* Instructions for the task: From the listing below, copy only the lines from the line that contains "camera: 155 degrees left, 5 degrees up" to the line that contains "black ball [732,114,816,198]", counting those two lines as part of the copy.

* Data:

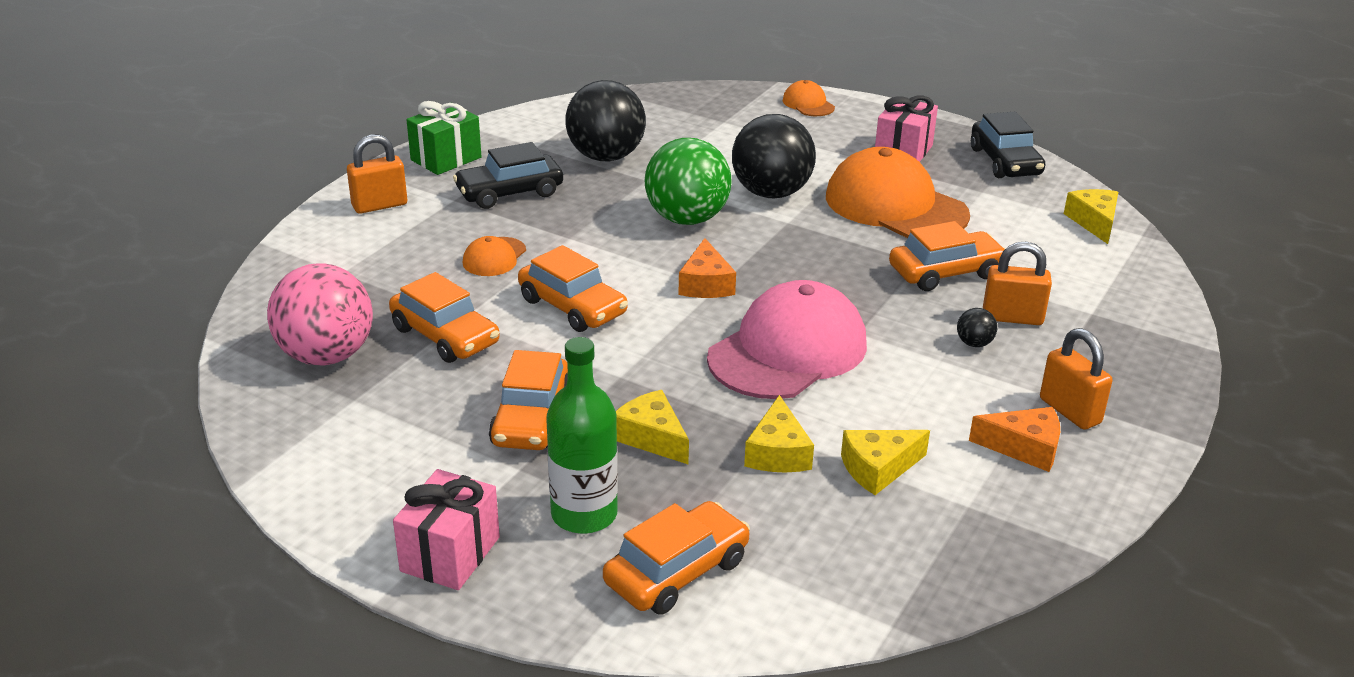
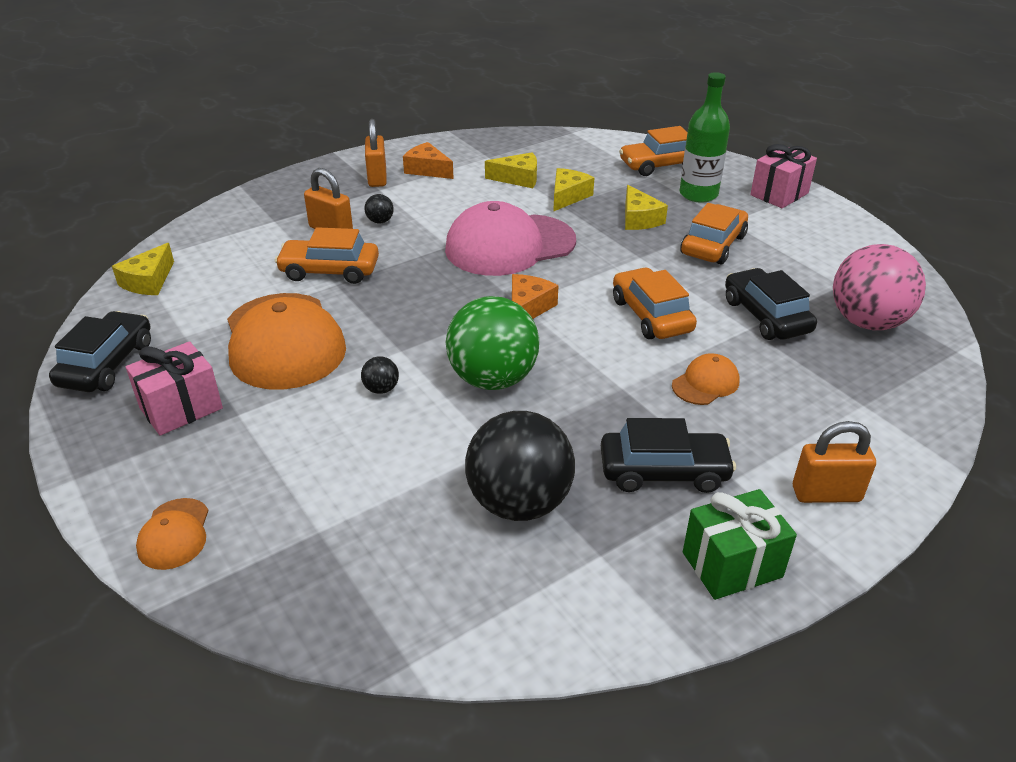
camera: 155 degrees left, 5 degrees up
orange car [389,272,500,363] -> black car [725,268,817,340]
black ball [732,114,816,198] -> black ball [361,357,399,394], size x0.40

...

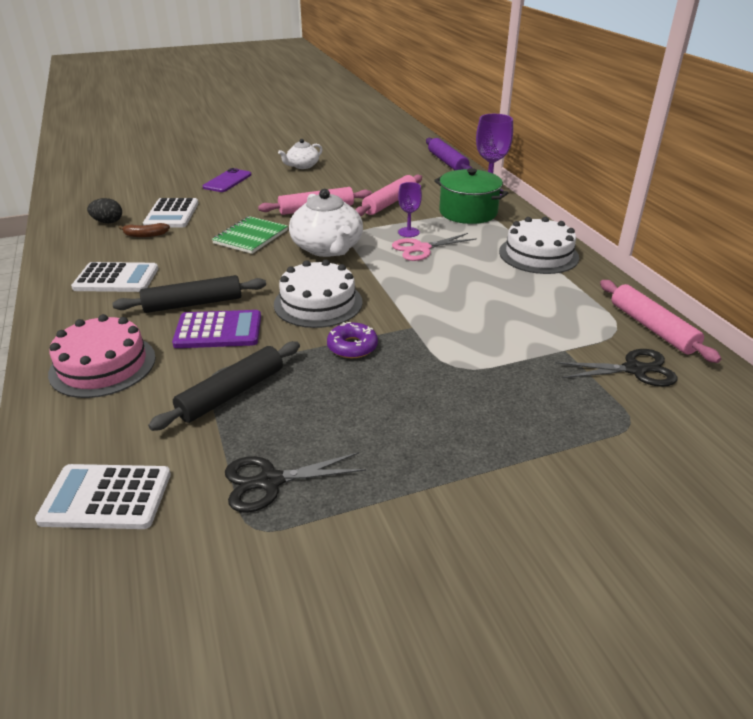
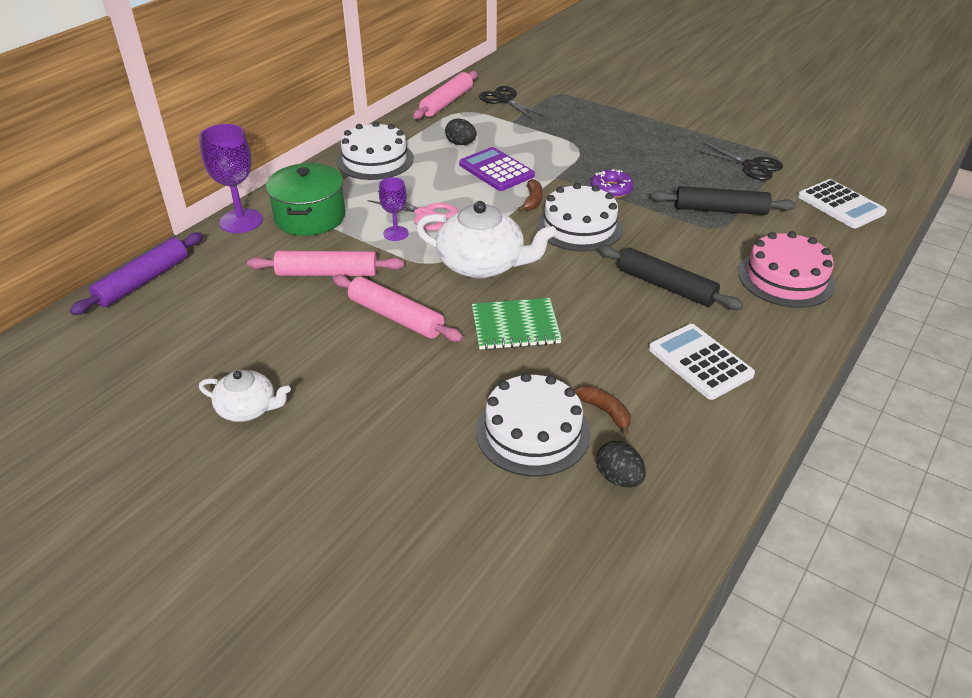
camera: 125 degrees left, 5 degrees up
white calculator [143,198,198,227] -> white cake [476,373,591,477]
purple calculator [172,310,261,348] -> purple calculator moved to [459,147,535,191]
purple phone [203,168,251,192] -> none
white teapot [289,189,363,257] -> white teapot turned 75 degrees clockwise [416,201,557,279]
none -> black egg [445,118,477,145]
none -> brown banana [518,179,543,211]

* Written solution:
camera: 155 degrees left, 5 degrees up
orange car [389,272,500,363] -> black car [725,268,817,340]
black ball [732,114,816,198] -> black ball [361,357,399,394], size x0.40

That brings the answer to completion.